»»

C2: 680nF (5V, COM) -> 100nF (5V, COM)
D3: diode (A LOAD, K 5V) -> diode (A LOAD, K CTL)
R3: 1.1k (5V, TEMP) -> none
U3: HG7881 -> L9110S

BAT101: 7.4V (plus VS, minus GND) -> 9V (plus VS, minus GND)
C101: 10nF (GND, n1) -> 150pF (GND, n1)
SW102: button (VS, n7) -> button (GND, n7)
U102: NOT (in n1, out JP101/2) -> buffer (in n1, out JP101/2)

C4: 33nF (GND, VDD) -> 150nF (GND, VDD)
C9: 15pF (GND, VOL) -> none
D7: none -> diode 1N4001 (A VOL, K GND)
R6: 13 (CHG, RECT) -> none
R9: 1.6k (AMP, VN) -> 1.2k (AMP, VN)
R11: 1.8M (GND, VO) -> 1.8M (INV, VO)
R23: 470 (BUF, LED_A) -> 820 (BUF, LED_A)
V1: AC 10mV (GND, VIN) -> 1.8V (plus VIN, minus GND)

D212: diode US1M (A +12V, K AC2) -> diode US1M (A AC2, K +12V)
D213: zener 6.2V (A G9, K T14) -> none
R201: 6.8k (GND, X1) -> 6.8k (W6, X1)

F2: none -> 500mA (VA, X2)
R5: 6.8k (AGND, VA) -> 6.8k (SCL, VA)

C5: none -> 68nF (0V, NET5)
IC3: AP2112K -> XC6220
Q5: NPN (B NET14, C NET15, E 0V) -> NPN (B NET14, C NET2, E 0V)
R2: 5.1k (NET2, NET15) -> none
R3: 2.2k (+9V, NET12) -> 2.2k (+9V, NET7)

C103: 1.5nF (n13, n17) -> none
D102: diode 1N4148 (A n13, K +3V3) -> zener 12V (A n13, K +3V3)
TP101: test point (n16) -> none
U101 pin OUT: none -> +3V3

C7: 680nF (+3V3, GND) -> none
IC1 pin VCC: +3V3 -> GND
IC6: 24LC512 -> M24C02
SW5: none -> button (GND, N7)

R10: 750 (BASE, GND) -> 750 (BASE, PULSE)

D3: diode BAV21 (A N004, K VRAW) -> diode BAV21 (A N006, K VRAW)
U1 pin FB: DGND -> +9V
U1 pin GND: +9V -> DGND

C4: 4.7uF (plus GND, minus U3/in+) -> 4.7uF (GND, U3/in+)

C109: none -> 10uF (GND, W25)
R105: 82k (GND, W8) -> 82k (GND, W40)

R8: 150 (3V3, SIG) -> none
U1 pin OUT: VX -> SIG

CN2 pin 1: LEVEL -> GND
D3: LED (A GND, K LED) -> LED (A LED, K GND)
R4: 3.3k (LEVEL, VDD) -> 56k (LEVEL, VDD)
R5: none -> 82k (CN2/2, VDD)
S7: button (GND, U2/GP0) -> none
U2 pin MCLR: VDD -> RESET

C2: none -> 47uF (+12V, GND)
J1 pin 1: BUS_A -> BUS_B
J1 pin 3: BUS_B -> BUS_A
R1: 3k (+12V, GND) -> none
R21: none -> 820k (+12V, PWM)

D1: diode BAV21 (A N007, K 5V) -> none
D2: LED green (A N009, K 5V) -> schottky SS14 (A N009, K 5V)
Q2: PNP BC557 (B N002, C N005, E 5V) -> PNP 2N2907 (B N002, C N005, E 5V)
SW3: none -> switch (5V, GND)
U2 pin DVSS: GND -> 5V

««

### Exercise goal
Which lines in the listing hold the word "minus"? Copy them out.

### Expected answer
BAT101: 7.4V (plus VS, minus GND) -> 9V (plus VS, minus GND)
V1: AC 10mV (GND, VIN) -> 1.8V (plus VIN, minus GND)
C4: 4.7uF (plus GND, minus U3/in+) -> 4.7uF (GND, U3/in+)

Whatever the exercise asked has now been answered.